## Extracted data entries:

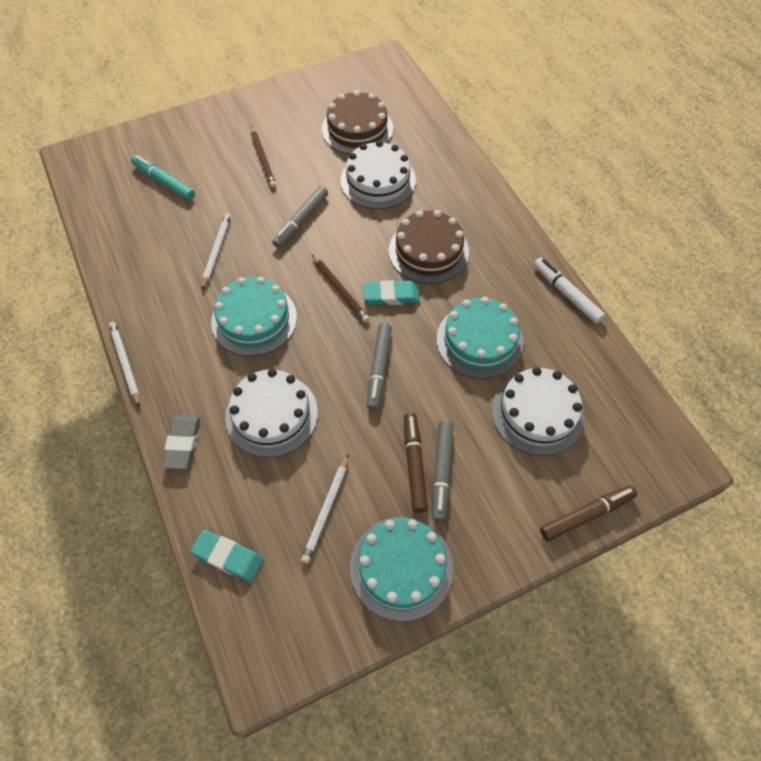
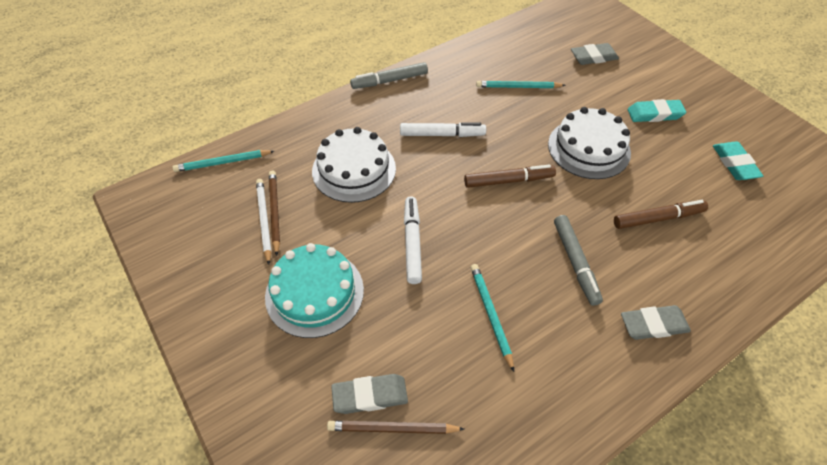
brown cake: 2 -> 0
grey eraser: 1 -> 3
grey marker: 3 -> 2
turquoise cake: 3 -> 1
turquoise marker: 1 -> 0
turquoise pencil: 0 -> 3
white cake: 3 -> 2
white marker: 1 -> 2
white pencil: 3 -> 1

## Problem to solve:
Every line above goes into your copy exactly; no images go in.

## Written response:
brown cake: 2 -> 0
grey eraser: 1 -> 3
grey marker: 3 -> 2
turquoise cake: 3 -> 1
turquoise marker: 1 -> 0
turquoise pencil: 0 -> 3
white cake: 3 -> 2
white marker: 1 -> 2
white pencil: 3 -> 1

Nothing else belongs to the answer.